WHAT YOU HAVE TO DO
Give the records below again in full, exactly as written, but without any images.

RECORDS SHOWN
============

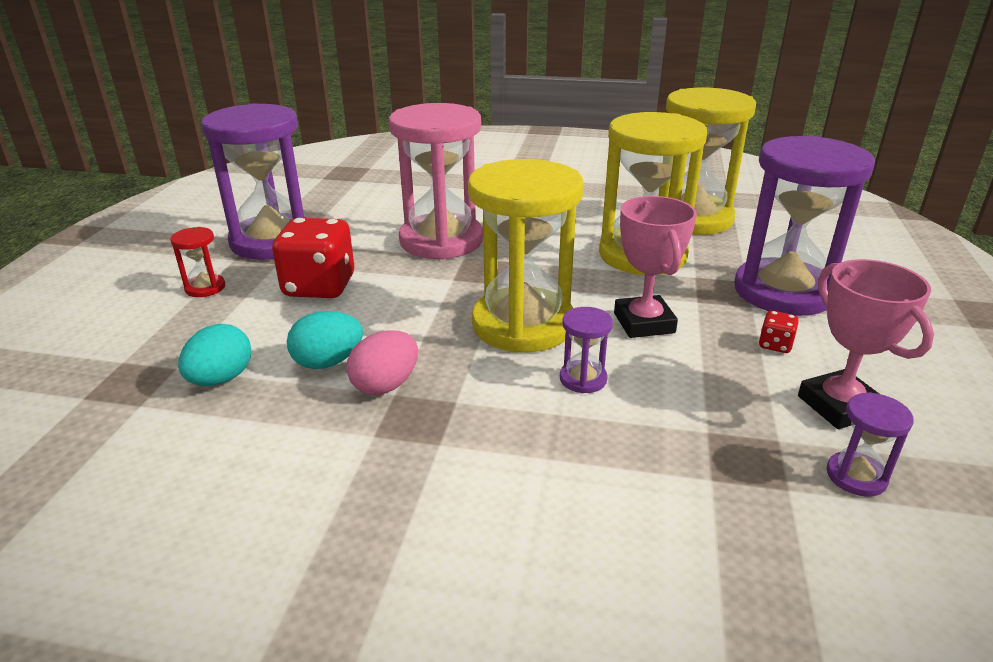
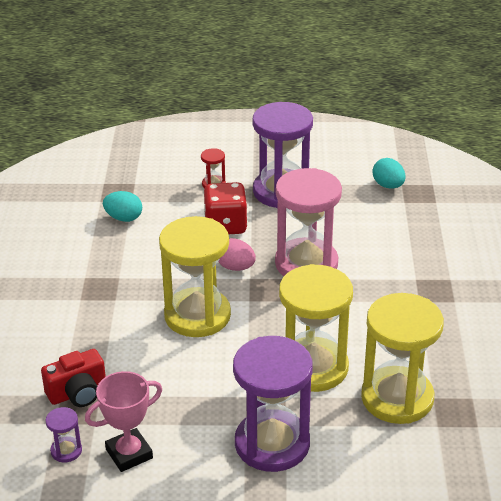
camera: 80 degrees right, 5 degrees up
turquoise egg [287,311,363,369] -> turquoise egg moved to [372,158,406,189]
pink egg [346,331,418,395] -> pink egg moved to [218,238,256,271]
purple hourglass [560,307,613,393] -> none
pink trophy [614,196,697,338] -> none
red dice [759,311,799,353] -> none
none -> red camera [41,349,106,407]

============

YOUR RESPONSE
camera: 80 degrees right, 5 degrees up
turquoise egg [287,311,363,369] -> turquoise egg moved to [372,158,406,189]
pink egg [346,331,418,395] -> pink egg moved to [218,238,256,271]
purple hourglass [560,307,613,393] -> none
pink trophy [614,196,697,338] -> none
red dice [759,311,799,353] -> none
none -> red camera [41,349,106,407]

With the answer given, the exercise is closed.